**TASK TO COMPLETE**
The line containing "RFID1: PN532 -> RC522" marks the end: output every line of the data up to it, and that line too, exactly as written.

─── EXERCISE INPUT

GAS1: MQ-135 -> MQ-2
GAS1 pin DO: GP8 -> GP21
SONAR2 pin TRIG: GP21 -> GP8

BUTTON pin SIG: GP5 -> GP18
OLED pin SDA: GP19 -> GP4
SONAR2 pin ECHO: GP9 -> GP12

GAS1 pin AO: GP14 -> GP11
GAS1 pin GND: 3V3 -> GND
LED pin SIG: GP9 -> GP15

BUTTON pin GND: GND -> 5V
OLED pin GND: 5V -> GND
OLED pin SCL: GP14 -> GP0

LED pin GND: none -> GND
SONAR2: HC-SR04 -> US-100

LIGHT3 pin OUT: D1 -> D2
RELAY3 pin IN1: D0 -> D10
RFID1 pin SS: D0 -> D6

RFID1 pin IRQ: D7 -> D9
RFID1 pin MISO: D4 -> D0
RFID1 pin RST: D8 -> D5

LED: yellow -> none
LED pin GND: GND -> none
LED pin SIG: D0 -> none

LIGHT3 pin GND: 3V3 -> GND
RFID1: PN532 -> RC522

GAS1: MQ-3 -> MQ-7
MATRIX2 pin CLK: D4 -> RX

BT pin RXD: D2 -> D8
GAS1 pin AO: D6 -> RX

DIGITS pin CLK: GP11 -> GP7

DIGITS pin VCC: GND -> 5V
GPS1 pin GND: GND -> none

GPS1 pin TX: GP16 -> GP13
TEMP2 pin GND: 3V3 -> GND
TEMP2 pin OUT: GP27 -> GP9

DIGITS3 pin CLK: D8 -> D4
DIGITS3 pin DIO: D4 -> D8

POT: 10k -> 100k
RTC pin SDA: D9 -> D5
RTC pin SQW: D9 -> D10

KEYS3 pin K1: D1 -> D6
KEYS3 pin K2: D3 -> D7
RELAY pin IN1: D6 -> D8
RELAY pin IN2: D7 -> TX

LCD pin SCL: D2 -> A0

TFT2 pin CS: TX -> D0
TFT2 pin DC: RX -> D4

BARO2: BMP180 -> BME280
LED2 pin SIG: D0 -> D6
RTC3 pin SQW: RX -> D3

──────

**ANSWER TO THIS EXERCISE**
GAS1: MQ-135 -> MQ-2
GAS1 pin DO: GP8 -> GP21
SONAR2 pin TRIG: GP21 -> GP8

BUTTON pin SIG: GP5 -> GP18
OLED pin SDA: GP19 -> GP4
SONAR2 pin ECHO: GP9 -> GP12

GAS1 pin AO: GP14 -> GP11
GAS1 pin GND: 3V3 -> GND
LED pin SIG: GP9 -> GP15

BUTTON pin GND: GND -> 5V
OLED pin GND: 5V -> GND
OLED pin SCL: GP14 -> GP0

LED pin GND: none -> GND
SONAR2: HC-SR04 -> US-100

LIGHT3 pin OUT: D1 -> D2
RELAY3 pin IN1: D0 -> D10
RFID1 pin SS: D0 -> D6

RFID1 pin IRQ: D7 -> D9
RFID1 pin MISO: D4 -> D0
RFID1 pin RST: D8 -> D5

LED: yellow -> none
LED pin GND: GND -> none
LED pin SIG: D0 -> none

LIGHT3 pin GND: 3V3 -> GND
RFID1: PN532 -> RC522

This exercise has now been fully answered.